Give the data below again exactly, and drop each picture from it.

Segment Open

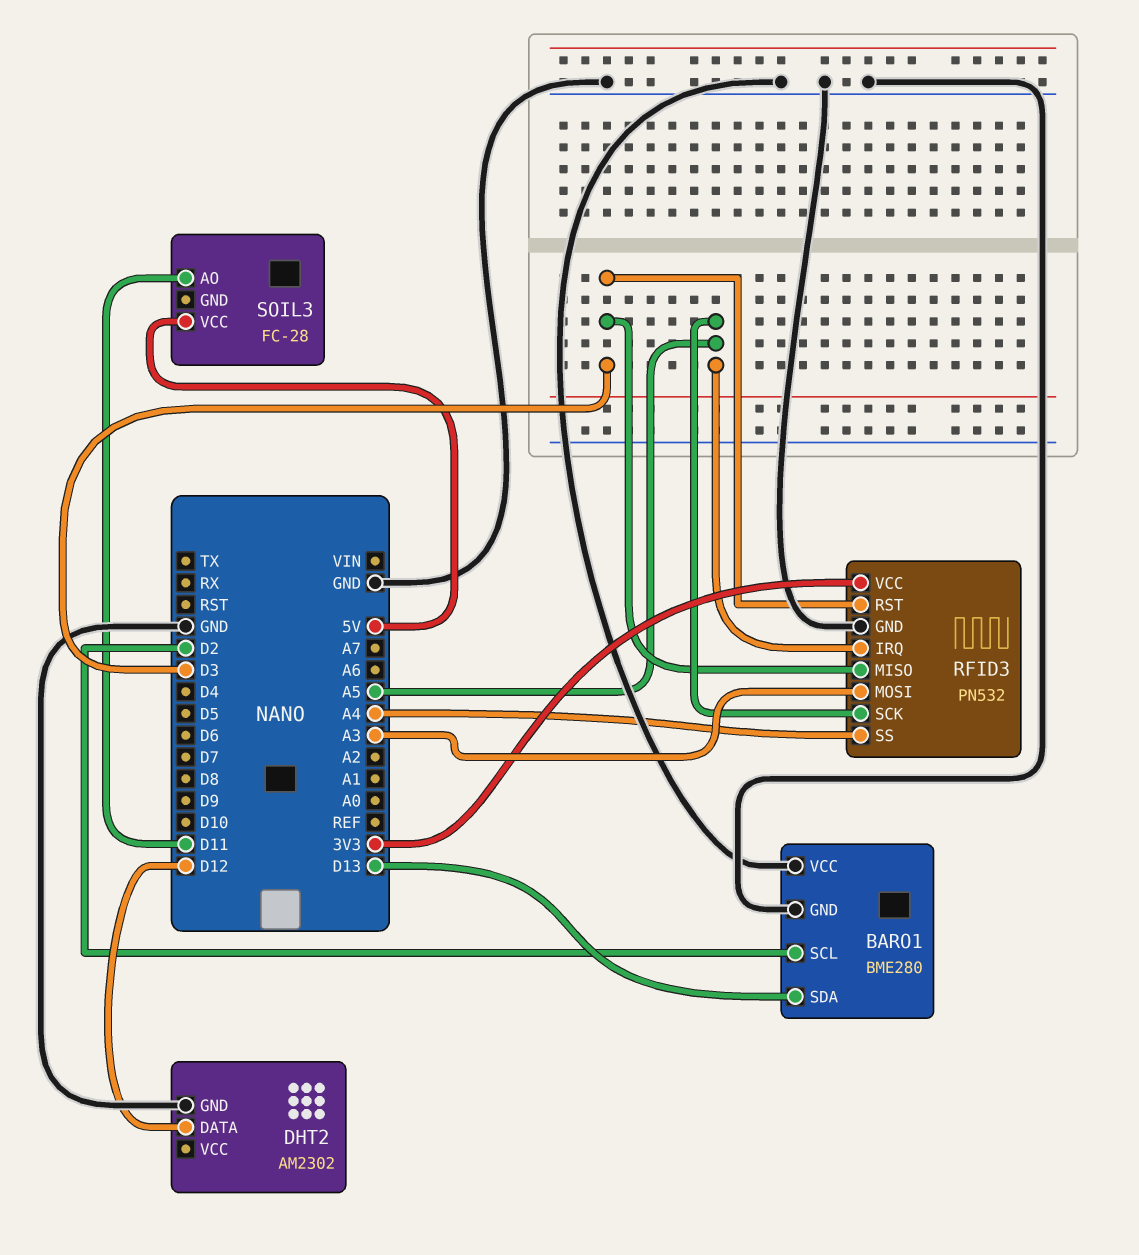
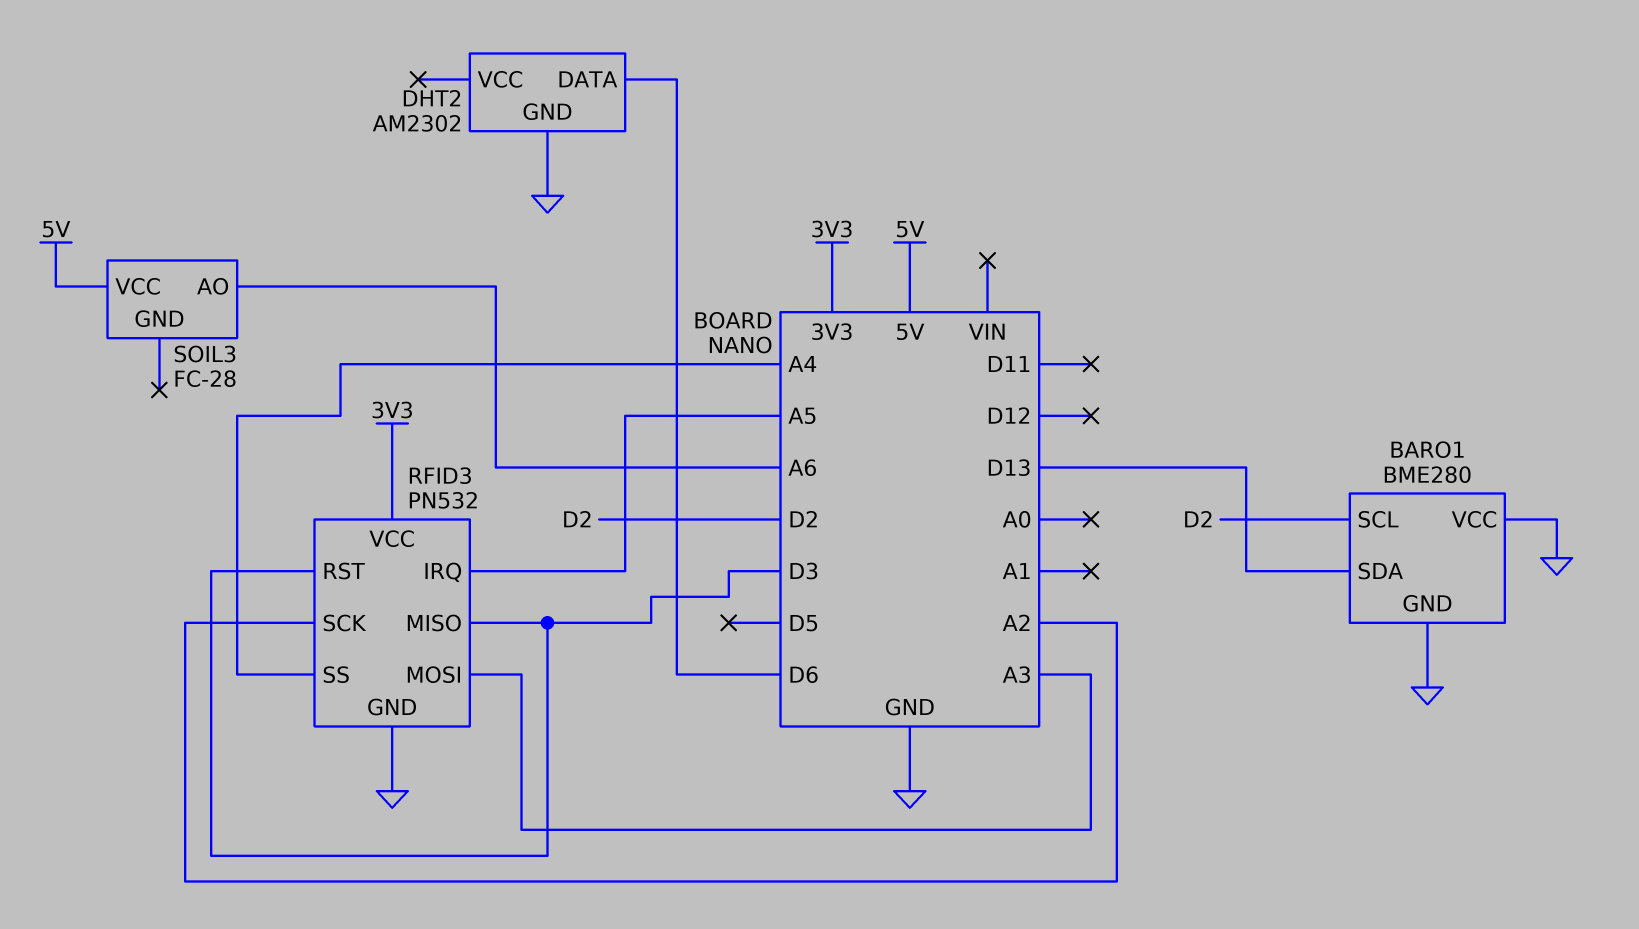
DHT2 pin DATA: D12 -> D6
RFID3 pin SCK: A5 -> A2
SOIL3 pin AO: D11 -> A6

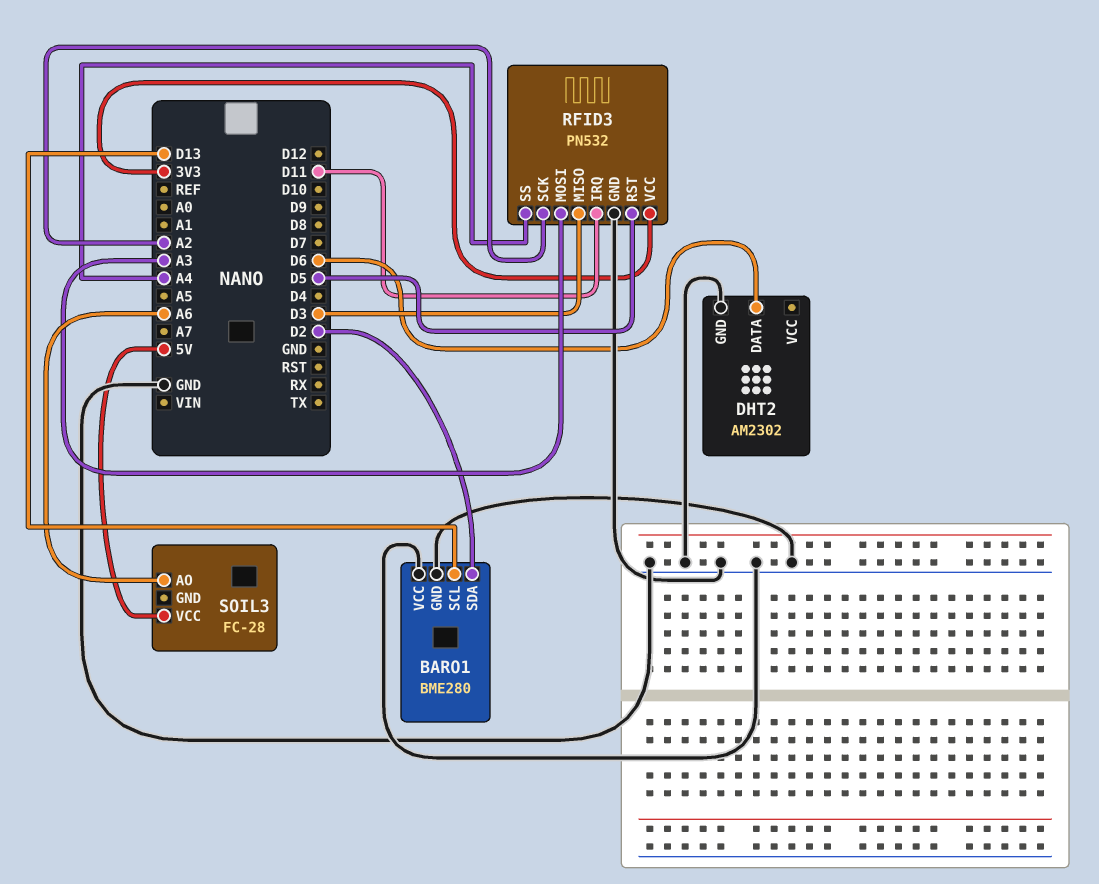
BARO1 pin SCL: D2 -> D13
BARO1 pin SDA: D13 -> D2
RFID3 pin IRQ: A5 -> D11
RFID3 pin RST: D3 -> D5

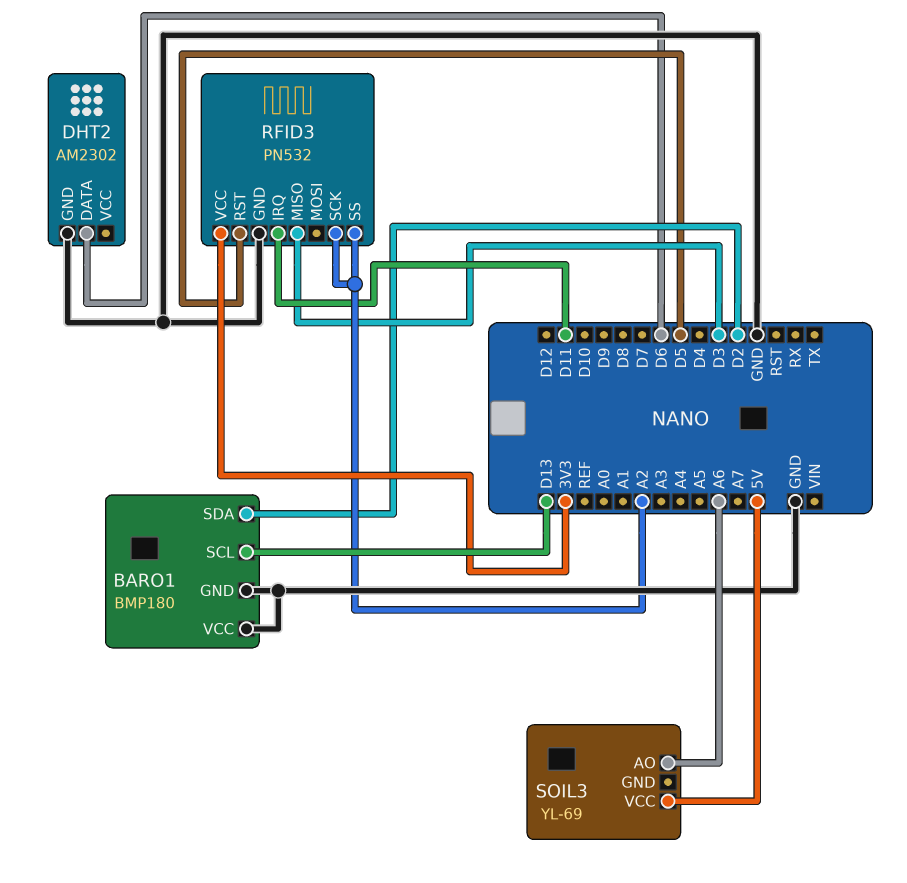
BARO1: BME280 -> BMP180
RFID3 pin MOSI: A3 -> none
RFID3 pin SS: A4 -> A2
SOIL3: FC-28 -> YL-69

Segment Closed

**RESPONSE:**
DHT2 pin DATA: D12 -> D6
RFID3 pin SCK: A5 -> A2
SOIL3 pin AO: D11 -> A6

BARO1 pin SCL: D2 -> D13
BARO1 pin SDA: D13 -> D2
RFID3 pin IRQ: A5 -> D11
RFID3 pin RST: D3 -> D5

BARO1: BME280 -> BMP180
RFID3 pin MOSI: A3 -> none
RFID3 pin SS: A4 -> A2
SOIL3: FC-28 -> YL-69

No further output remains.